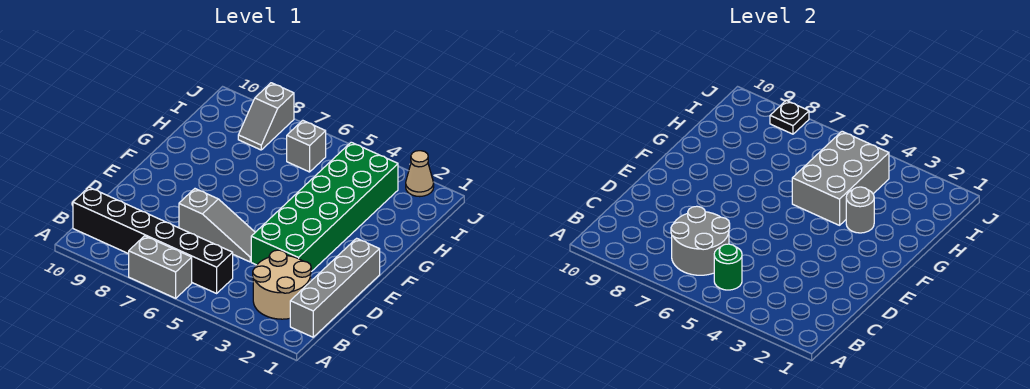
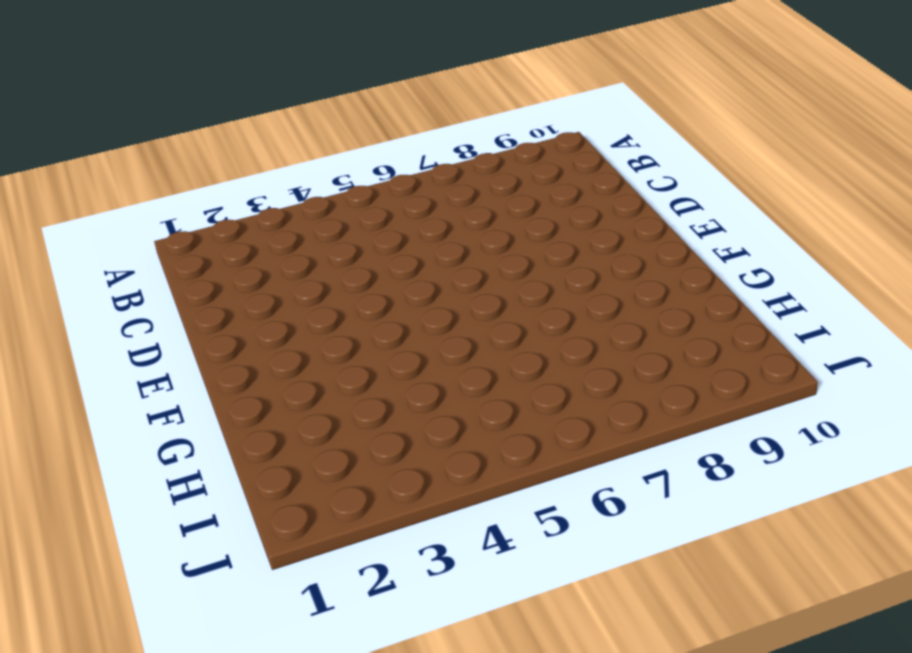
none -> grey brick A6:A7 level 1
none -> grey brick B1:E1 level 1
none -> tan round brick B2:C3 level 1

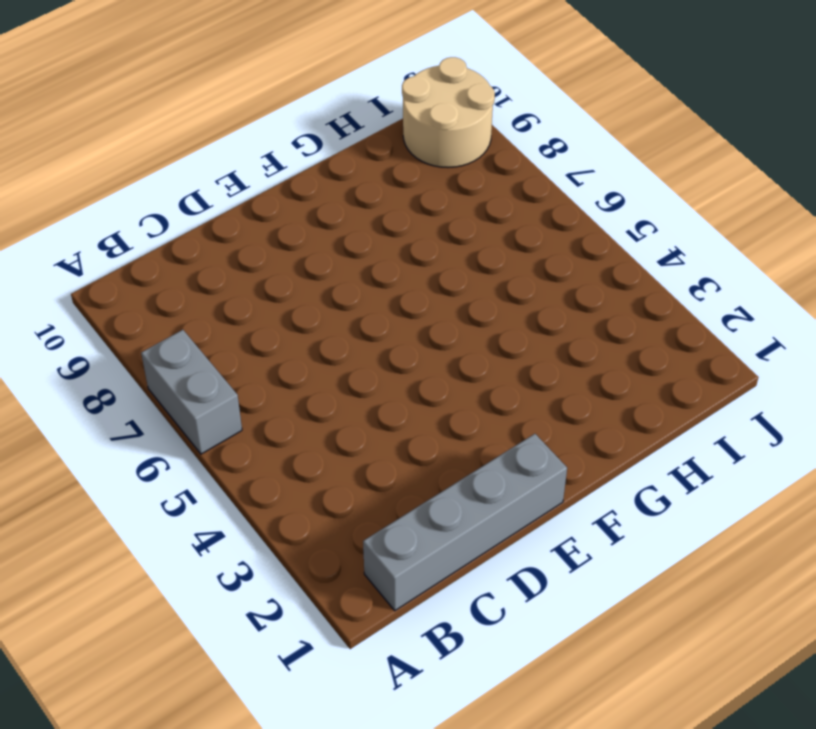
tan round brick I9:J10 level 1 -> tan round brick B2:C3 level 1
none -> black brick B5:B10 level 1
none -> green brick D3:I4 level 1
none -> grey slope D5:D7 level 1 top 7

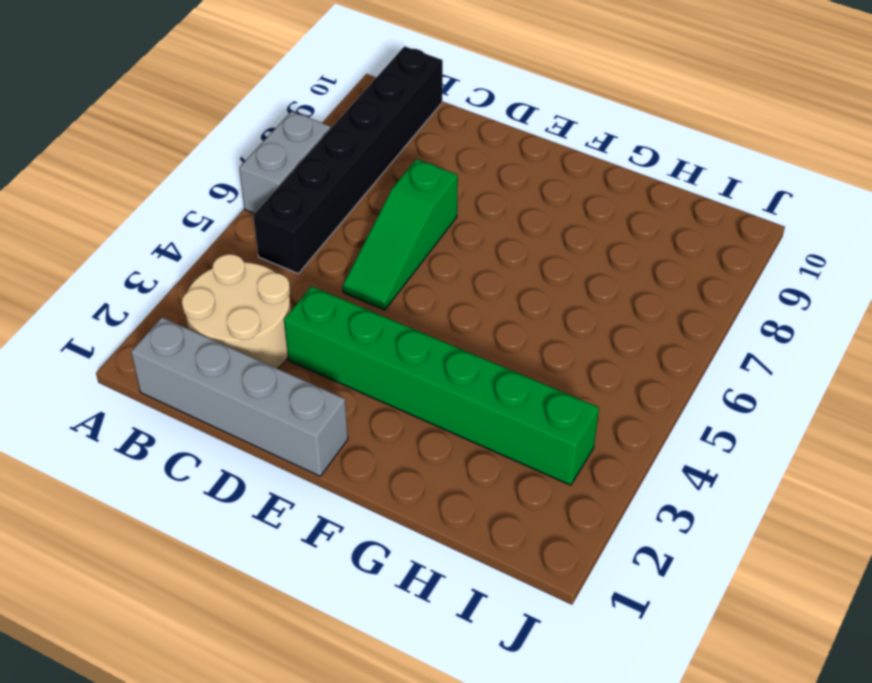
green brick D3:I3 level 1 -> green brick D3:I4 level 1
green slope D5:D7 level 1 top 7 -> grey slope D5:D7 level 1 top 7
none -> grey brick I6 level 1
none -> grey slope I8:J8 level 1 top J
none -> tan cone J2 level 1

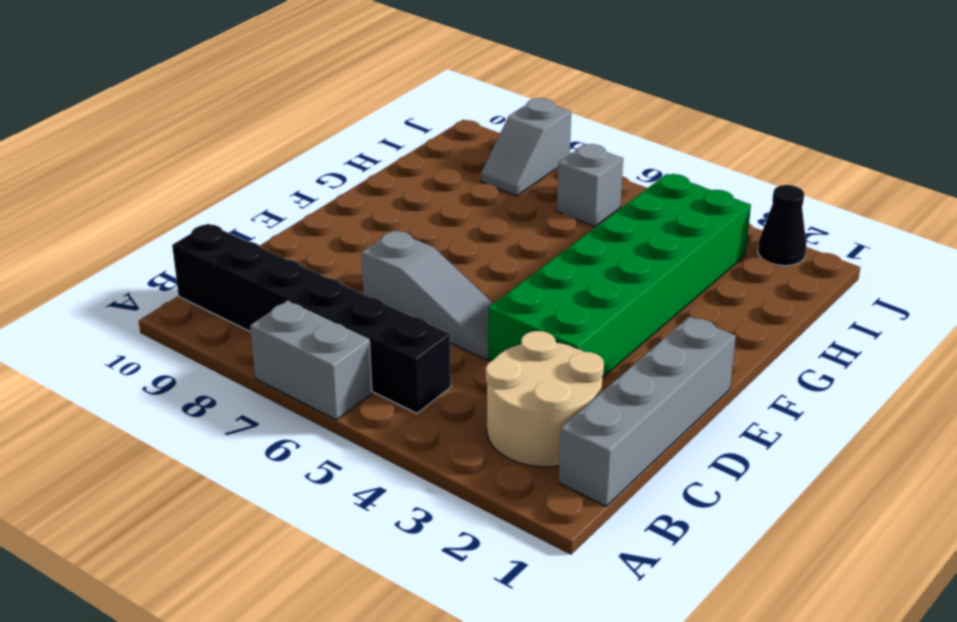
black cone J2 level 1 -> tan cone J2 level 1
none -> green round brick B5 level 2
none -> grey round brick B6:C7 level 2
none -> grey round brick G3 level 2

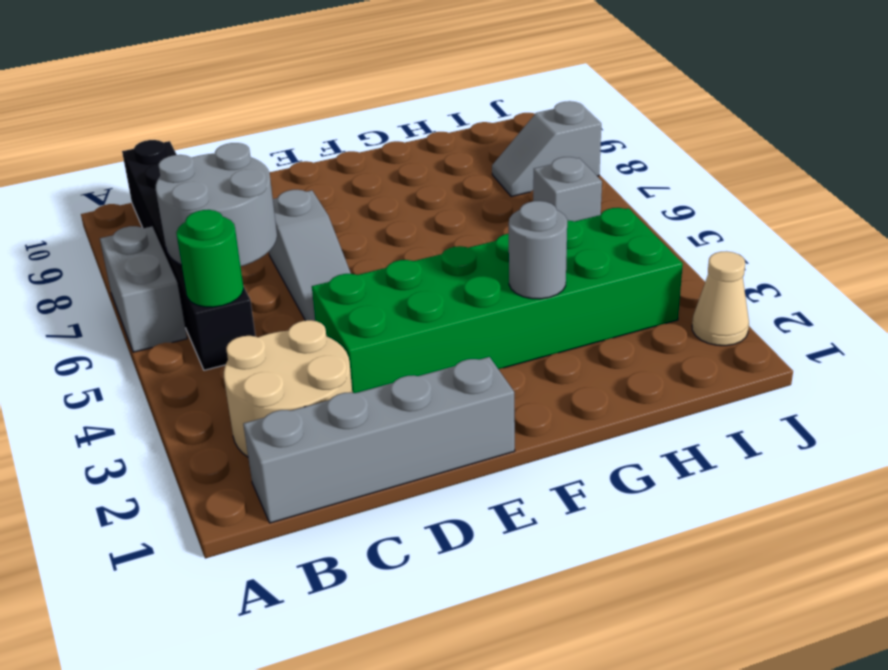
none -> grey brick G4:I5 level 2
none -> black plate J8 level 2

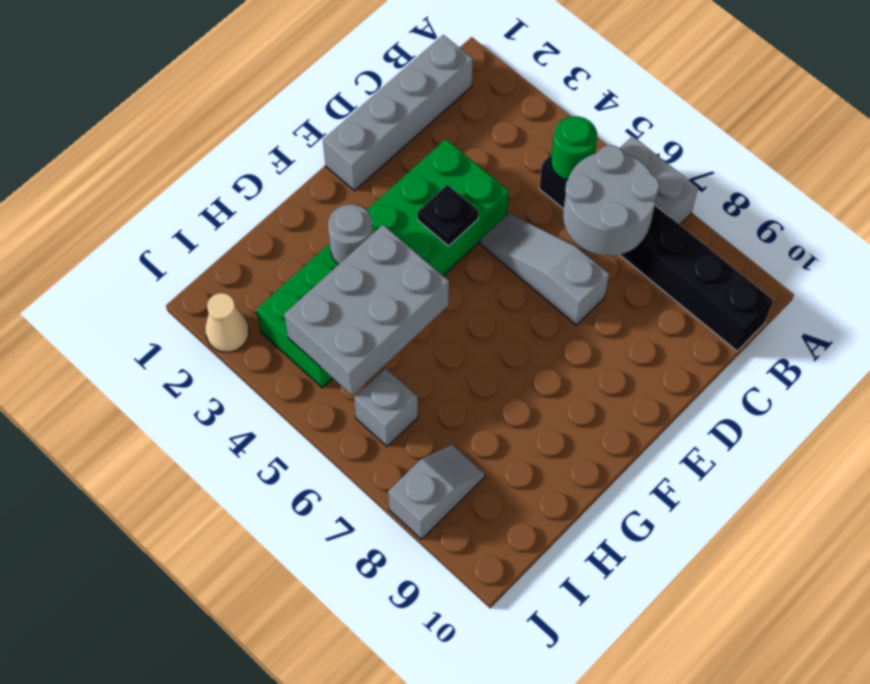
black plate E4 level 2 -> black plate J8 level 2
none -> tan round brick B2:C3 level 1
···
→ Task to complete: Look above for lines with the word "plate" and copy them all.

→ Response area:
none -> black plate J8 level 2
black plate E4 level 2 -> black plate J8 level 2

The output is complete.